Directive: Turn the rows, from the very first line through the line containing "orange hexagon: rotated 4", both included, into a numbered list, skipping any blank lines.

+--

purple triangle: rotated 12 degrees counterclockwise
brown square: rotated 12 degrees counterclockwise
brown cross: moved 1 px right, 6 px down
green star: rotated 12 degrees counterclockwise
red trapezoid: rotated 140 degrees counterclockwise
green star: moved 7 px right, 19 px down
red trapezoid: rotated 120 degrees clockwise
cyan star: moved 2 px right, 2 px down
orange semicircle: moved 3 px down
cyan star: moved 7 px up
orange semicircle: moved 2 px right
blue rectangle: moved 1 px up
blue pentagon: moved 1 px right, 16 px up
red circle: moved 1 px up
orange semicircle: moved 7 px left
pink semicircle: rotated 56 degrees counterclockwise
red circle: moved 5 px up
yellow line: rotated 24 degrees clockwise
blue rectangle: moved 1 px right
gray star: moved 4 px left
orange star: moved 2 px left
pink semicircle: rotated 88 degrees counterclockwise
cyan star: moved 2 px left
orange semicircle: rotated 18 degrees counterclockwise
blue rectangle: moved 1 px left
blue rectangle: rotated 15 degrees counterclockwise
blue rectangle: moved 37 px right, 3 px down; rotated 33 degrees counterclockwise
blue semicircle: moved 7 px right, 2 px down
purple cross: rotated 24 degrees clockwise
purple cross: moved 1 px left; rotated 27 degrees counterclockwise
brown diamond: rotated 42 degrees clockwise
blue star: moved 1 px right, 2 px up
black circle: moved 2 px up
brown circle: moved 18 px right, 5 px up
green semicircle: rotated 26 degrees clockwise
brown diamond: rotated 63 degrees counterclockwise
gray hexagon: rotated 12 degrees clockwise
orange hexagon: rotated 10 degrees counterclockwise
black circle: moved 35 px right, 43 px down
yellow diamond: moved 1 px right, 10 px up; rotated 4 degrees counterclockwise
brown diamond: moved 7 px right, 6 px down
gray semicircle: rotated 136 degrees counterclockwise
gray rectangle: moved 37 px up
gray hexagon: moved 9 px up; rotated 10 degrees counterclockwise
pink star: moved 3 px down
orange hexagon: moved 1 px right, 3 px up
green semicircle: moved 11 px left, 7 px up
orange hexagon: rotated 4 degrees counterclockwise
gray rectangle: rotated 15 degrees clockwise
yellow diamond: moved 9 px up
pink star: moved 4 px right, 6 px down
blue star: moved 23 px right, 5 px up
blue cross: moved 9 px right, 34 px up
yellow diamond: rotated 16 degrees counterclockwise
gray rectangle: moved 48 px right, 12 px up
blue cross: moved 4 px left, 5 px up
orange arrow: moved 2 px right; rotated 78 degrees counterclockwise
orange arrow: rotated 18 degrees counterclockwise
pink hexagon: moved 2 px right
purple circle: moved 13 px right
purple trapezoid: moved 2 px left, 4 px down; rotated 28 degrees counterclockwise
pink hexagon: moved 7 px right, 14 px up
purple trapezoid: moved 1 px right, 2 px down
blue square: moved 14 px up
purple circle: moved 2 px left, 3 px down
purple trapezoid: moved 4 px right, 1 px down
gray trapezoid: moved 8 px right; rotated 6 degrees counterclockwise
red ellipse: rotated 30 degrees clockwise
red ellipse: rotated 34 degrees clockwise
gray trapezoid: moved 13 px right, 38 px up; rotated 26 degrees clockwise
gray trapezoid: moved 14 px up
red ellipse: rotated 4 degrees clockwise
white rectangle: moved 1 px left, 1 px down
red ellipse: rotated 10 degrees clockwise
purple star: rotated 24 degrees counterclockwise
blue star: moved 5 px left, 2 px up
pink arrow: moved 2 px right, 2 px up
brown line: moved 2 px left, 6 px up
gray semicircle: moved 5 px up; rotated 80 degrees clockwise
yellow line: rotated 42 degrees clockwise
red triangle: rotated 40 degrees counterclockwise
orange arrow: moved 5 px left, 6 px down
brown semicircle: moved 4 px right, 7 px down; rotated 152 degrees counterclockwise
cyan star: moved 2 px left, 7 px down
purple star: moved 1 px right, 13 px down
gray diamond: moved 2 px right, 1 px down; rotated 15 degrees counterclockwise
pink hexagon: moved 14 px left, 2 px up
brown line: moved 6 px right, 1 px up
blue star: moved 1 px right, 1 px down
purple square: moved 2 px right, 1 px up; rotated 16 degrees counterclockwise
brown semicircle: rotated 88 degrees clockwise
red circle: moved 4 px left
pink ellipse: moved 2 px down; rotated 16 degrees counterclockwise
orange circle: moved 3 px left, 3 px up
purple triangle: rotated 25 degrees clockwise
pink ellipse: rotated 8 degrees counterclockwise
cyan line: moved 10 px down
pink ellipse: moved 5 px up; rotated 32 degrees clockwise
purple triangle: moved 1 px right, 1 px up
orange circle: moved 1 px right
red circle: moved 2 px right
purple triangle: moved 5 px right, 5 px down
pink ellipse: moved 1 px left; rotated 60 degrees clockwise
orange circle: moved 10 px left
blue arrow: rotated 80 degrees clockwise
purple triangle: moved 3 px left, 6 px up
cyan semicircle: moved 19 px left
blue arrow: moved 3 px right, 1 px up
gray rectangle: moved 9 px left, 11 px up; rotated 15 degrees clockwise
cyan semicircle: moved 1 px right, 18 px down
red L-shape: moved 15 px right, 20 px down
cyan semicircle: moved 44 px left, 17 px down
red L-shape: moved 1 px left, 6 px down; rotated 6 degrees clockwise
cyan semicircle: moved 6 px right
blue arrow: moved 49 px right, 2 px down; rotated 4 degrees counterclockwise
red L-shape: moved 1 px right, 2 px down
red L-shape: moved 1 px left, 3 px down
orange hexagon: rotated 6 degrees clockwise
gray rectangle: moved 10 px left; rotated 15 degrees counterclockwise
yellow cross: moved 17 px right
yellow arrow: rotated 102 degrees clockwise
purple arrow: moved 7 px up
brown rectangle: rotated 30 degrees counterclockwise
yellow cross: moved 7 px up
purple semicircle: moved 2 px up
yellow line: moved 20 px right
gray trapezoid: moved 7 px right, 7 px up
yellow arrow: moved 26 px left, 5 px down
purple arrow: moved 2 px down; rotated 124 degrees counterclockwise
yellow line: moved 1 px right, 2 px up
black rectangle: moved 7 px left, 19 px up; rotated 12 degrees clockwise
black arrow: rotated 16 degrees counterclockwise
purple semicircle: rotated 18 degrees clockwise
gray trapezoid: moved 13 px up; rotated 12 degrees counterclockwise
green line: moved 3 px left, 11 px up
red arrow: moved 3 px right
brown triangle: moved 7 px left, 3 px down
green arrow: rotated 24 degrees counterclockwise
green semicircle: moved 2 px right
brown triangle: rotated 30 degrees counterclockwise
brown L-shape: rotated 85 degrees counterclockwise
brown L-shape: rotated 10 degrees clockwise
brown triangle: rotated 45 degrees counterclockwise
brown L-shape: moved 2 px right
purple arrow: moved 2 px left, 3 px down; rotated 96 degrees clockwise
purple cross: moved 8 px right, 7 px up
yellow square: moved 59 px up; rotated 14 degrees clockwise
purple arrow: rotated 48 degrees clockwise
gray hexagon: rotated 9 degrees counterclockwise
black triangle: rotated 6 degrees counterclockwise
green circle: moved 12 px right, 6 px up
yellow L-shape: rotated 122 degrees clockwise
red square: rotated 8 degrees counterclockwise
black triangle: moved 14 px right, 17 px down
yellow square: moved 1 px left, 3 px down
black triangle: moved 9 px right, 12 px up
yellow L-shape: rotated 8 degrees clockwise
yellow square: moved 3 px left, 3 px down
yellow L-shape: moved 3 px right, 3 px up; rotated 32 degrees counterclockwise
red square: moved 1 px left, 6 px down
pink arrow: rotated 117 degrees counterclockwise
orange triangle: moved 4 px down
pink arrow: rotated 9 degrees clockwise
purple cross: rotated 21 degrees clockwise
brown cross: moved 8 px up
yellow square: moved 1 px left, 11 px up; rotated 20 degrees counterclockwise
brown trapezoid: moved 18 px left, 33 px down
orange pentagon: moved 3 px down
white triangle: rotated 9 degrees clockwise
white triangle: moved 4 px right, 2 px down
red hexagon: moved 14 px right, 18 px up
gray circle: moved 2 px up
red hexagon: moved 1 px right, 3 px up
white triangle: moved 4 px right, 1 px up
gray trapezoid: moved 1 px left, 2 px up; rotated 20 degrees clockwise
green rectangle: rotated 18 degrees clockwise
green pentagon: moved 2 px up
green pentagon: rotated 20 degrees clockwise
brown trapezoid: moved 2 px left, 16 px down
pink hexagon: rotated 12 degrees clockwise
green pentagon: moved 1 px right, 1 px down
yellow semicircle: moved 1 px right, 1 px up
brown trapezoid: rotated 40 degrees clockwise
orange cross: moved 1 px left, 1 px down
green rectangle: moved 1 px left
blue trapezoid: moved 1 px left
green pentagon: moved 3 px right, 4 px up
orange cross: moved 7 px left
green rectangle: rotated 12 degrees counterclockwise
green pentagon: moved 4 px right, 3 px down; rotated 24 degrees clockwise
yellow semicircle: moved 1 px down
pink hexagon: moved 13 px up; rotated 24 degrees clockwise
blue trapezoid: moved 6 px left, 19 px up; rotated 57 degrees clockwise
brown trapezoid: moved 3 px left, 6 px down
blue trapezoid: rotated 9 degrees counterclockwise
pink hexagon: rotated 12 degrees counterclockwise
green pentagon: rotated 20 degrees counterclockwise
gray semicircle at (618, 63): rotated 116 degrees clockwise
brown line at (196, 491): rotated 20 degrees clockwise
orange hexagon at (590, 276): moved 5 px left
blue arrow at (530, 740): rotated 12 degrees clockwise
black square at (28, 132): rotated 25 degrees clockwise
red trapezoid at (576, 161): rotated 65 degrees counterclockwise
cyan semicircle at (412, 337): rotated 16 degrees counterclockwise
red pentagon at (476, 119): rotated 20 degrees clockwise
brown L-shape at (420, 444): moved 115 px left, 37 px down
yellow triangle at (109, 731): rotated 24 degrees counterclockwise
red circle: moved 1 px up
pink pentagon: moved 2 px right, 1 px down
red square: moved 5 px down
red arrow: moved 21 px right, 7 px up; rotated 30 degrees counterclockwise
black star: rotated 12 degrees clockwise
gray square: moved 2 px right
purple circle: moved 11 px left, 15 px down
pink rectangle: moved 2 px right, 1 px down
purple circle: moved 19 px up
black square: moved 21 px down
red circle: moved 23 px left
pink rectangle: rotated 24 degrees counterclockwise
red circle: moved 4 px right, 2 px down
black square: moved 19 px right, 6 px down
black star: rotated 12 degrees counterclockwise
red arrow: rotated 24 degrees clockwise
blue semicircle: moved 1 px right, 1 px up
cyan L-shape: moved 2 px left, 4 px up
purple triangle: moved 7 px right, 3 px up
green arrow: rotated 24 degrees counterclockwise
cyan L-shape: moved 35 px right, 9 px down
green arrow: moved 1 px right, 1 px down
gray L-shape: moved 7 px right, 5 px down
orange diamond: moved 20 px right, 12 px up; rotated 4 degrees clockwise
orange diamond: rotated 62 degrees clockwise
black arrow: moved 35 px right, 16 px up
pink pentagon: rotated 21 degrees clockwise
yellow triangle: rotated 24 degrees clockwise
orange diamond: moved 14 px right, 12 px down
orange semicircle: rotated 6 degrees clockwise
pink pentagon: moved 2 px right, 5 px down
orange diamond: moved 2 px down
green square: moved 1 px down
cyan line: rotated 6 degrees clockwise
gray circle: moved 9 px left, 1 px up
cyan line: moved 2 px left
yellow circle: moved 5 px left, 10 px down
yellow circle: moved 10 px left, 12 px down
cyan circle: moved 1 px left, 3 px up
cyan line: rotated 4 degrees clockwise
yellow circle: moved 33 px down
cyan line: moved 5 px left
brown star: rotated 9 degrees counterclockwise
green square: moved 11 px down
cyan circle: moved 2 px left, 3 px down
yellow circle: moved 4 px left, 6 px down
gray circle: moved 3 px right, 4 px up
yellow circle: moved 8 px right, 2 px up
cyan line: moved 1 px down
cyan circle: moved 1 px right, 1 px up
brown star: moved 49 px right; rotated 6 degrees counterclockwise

+--

Output below:
1. purple triangle: rotated 12 degrees counterclockwise
2. brown square: rotated 12 degrees counterclockwise
3. brown cross: moved 1 px right, 6 px down
4. green star: rotated 12 degrees counterclockwise
5. red trapezoid: rotated 140 degrees counterclockwise
6. green star: moved 7 px right, 19 px down
7. red trapezoid: rotated 120 degrees clockwise
8. cyan star: moved 2 px right, 2 px down
9. orange semicircle: moved 3 px down
10. cyan star: moved 7 px up
11. orange semicircle: moved 2 px right
12. blue rectangle: moved 1 px up
13. blue pentagon: moved 1 px right, 16 px up
14. red circle: moved 1 px up
15. orange semicircle: moved 7 px left
16. pink semicircle: rotated 56 degrees counterclockwise
17. red circle: moved 5 px up
18. yellow line: rotated 24 degrees clockwise
19. blue rectangle: moved 1 px right
20. gray star: moved 4 px left
21. orange star: moved 2 px left
22. pink semicircle: rotated 88 degrees counterclockwise
23. cyan star: moved 2 px left
24. orange semicircle: rotated 18 degrees counterclockwise
25. blue rectangle: moved 1 px left
26. blue rectangle: rotated 15 degrees counterclockwise
27. blue rectangle: moved 37 px right, 3 px down; rotated 33 degrees counterclockwise
28. blue semicircle: moved 7 px right, 2 px down
29. purple cross: rotated 24 degrees clockwise
30. purple cross: moved 1 px left; rotated 27 degrees counterclockwise
31. brown diamond: rotated 42 degrees clockwise
32. blue star: moved 1 px right, 2 px up
33. black circle: moved 2 px up
34. brown circle: moved 18 px right, 5 px up
35. green semicircle: rotated 26 degrees clockwise
36. brown diamond: rotated 63 degrees counterclockwise
37. gray hexagon: rotated 12 degrees clockwise
38. orange hexagon: rotated 10 degrees counterclockwise
39. black circle: moved 35 px right, 43 px down
40. yellow diamond: moved 1 px right, 10 px up; rotated 4 degrees counterclockwise
41. brown diamond: moved 7 px right, 6 px down
42. gray semicircle: rotated 136 degrees counterclockwise
43. gray rectangle: moved 37 px up
44. gray hexagon: moved 9 px up; rotated 10 degrees counterclockwise
45. pink star: moved 3 px down
46. orange hexagon: moved 1 px right, 3 px up
47. green semicircle: moved 11 px left, 7 px up
48. orange hexagon: rotated 4 degrees counterclockwise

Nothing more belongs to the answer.